• [PROMPT]
Only the text of the entries below should be returned, exactly as given, without pictures.

• [MATERIALS PROVIDED]
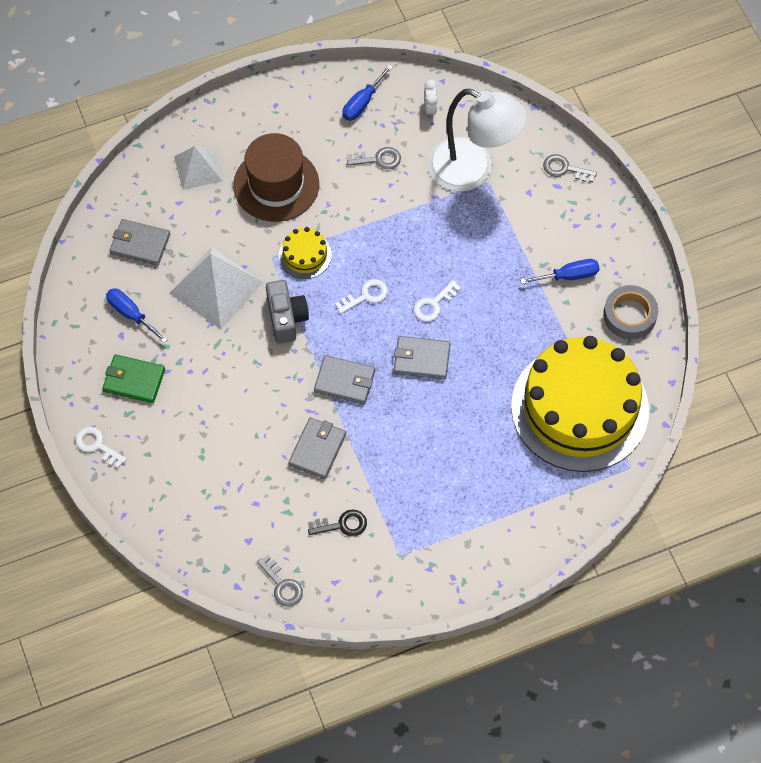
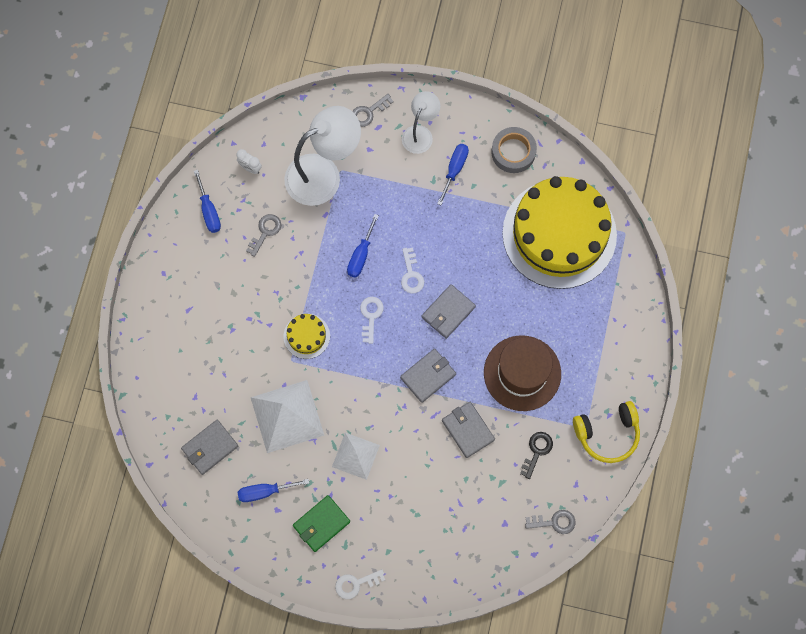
camera: 55 degrees left, 10 degrees up
(198, 168) = (176, 364): white pyramid -> white pyramid (355, 456)
(276, 185) = (232, 317): brown hat -> brown hat (522, 373)
(286, 318) = (348, 383): grey camera -> none
(408, 579) = (607, 434): none -> yellow headphones
(419, 250) = (361, 255): none -> blue screwdriver
(580, 224) = (420, 133): none -> white lamp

• [RESPONSE]
camera: 55 degrees left, 10 degrees up
(198, 168) = (176, 364): white pyramid -> white pyramid (355, 456)
(276, 185) = (232, 317): brown hat -> brown hat (522, 373)
(286, 318) = (348, 383): grey camera -> none
(408, 579) = (607, 434): none -> yellow headphones
(419, 250) = (361, 255): none -> blue screwdriver
(580, 224) = (420, 133): none -> white lamp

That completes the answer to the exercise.